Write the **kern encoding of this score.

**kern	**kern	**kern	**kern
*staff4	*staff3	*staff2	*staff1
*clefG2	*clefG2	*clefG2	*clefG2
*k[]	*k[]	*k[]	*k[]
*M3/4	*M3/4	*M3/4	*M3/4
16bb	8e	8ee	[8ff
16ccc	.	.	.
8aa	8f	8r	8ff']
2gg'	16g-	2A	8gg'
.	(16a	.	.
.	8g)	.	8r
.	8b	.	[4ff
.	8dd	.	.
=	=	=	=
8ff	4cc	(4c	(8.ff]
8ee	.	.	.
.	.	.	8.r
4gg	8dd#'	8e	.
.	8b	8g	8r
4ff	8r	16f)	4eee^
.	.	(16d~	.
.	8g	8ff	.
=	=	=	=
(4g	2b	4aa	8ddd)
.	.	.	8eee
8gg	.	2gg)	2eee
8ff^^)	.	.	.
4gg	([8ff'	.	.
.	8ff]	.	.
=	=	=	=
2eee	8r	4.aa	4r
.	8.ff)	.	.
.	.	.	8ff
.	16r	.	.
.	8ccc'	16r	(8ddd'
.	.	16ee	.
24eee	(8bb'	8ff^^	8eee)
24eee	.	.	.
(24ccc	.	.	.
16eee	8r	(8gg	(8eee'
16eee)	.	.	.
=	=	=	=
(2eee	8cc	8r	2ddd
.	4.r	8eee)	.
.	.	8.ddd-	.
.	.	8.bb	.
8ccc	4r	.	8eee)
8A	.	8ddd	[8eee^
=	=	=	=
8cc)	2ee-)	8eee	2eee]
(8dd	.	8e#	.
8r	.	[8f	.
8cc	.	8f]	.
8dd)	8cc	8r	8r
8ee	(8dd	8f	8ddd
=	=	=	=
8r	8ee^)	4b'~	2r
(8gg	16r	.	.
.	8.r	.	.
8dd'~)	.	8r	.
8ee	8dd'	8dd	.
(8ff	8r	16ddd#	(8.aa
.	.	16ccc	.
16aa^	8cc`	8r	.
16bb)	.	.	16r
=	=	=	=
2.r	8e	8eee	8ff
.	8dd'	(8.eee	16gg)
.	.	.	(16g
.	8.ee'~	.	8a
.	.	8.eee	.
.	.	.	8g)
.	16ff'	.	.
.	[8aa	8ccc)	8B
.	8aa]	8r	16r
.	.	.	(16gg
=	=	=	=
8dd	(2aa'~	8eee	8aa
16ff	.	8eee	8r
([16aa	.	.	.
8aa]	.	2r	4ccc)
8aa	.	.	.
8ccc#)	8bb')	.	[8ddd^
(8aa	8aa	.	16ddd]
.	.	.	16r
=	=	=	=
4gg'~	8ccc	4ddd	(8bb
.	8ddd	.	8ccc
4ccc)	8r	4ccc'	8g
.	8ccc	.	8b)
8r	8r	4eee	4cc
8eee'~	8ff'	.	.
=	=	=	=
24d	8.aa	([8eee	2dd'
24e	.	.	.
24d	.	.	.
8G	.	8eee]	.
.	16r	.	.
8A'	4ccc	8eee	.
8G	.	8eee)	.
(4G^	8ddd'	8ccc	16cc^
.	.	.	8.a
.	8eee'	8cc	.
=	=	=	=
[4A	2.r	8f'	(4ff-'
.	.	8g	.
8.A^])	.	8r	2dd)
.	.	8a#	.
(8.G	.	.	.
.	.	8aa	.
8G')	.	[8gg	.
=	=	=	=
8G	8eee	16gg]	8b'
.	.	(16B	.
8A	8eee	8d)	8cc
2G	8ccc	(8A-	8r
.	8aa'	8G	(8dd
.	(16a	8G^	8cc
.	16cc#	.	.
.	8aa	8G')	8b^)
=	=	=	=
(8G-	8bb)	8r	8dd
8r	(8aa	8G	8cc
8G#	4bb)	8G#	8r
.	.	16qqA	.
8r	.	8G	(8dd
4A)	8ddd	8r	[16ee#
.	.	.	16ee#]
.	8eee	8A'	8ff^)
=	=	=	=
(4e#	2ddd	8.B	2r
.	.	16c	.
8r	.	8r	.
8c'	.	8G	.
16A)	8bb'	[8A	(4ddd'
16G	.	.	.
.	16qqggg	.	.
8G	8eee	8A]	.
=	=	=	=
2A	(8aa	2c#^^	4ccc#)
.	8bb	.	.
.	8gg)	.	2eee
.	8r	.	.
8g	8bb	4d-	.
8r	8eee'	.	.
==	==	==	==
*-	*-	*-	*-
____
▶ _The task_: Reproduce the entire listing above line for line, preserving every character and tab.

▶ _The result_:
Write the **kern encoding of this score.

**kern	**kern	**kern	**kern
*staff4	*staff3	*staff2	*staff1
*clefG2	*clefG2	*clefG2	*clefG2
*k[]	*k[]	*k[]	*k[]
*M3/4	*M3/4	*M3/4	*M3/4
16bb	8e	8ee	[8ff
16ccc	.	.	.
8aa	8f	8r	8ff']
2gg'	16g-	2A	8gg'
.	(16a	.	.
.	8g)	.	8r
.	8b	.	[4ff
.	8dd	.	.
=	=	=	=
8ff	4cc	(4c	(8.ff]
8ee	.	.	.
.	.	.	8.r
4gg	8dd#'	8e	.
.	8b	8g	8r
4ff	8r	16f)	4eee^
.	.	(16d~	.
.	8g	8ff	.
=	=	=	=
(4g	2b	4aa	8ddd)
.	.	.	8eee
8gg	.	2gg)	2eee
8ff^^)	.	.	.
4gg	([8ff'	.	.
.	8ff]	.	.
=	=	=	=
2eee	8r	4.aa	4r
.	8.ff)	.	.
.	.	.	8ff
.	16r	.	.
.	8ccc'	16r	(8ddd'
.	.	16ee	.
24eee	(8bb'	8ff^^	8eee)
24eee	.	.	.
(24ccc	.	.	.
16eee	8r	(8gg	(8eee'
16eee)	.	.	.
=	=	=	=
(2eee	8cc	8r	2ddd
.	4.r	8eee)	.
.	.	8.ddd-	.
.	.	8.bb	.
8ccc	4r	.	8eee)
8A	.	8ddd	[8eee^
=	=	=	=
8cc)	2ee-)	8eee	2eee]
(8dd	.	8e#	.
8r	.	[8f	.
8cc	.	8f]	.
8dd)	8cc	8r	8r
8ee	(8dd	8f	8ddd
=	=	=	=
8r	8ee^)	4b'~	2r
(8gg	16r	.	.
.	8.r	.	.
8dd'~)	.	8r	.
8ee	8dd'	8dd	.
(8ff	8r	16ddd#	(8.aa
.	.	16ccc	.
16aa^	8cc`	8r	.
16bb)	.	.	16r
=	=	=	=
2.r	8e	8eee	8ff
.	8dd'	(8.eee	16gg)
.	.	.	(16g
.	8.ee'~	.	8a
.	.	8.eee	.
.	.	.	8g)
.	16ff'	.	.
.	[8aa	8ccc)	8B
.	8aa]	8r	16r
.	.	.	(16gg
=	=	=	=
8dd	(2aa'~	8eee	8aa
16ff	.	8eee	8r
([16aa	.	.	.
8aa]	.	2r	4ccc)
8aa	.	.	.
8ccc#)	8bb')	.	[8ddd^
(8aa	8aa	.	16ddd]
.	.	.	16r
=	=	=	=
4gg'~	8ccc	4ddd	(8bb
.	8ddd	.	8ccc
4ccc)	8r	4ccc'	8g
.	8ccc	.	8b)
8r	8r	4eee	4cc
8eee'~	8ff'	.	.
=	=	=	=
24d	8.aa	([8eee	2dd'
24e	.	.	.
24d	.	.	.
8G	.	8eee]	.
.	16r	.	.
8A'	4ccc	8eee	.
8G	.	8eee)	.
(4G^	8ddd'	8ccc	16cc^
.	.	.	8.a
.	8eee'	8cc	.
=	=	=	=
[4A	2.r	8f'	(4ff-'
.	.	8g	.
8.A^])	.	8r	2dd)
.	.	8a#	.
(8.G	.	.	.
.	.	8aa	.
8G')	.	[8gg	.
=	=	=	=
8G	8eee	16gg]	8b'
.	.	(16B	.
8A	8eee	8d)	8cc
2G	8ccc	(8A-	8r
.	8aa'	8G	(8dd
.	(16a	8G^	8cc
.	16cc#	.	.
.	8aa	8G')	8b^)
=	=	=	=
(8G-	8bb)	8r	8dd
8r	(8aa	8G	8cc
8G#	4bb)	8G#	8r
.	.	16qqA	.
8r	.	8G	(8dd
4A)	8ddd	8r	[16ee#
.	.	.	16ee#]
.	8eee	8A'	8ff^)
=	=	=	=
(4e#	2ddd	8.B	2r
.	.	16c	.
8r	.	8r	.
8c'	.	8G	.
16A)	8bb'	[8A	(4ddd'
16G	.	.	.
.	16qqggg	.	.
8G	8eee	8A]	.
=	=	=	=
2A	(8aa	2c#^^	4ccc#)
.	8bb	.	.
.	8gg)	.	2eee
.	8r	.	.
8g	8bb	4d-	.
8r	8eee'	.	.
==	==	==	==
*-	*-	*-	*-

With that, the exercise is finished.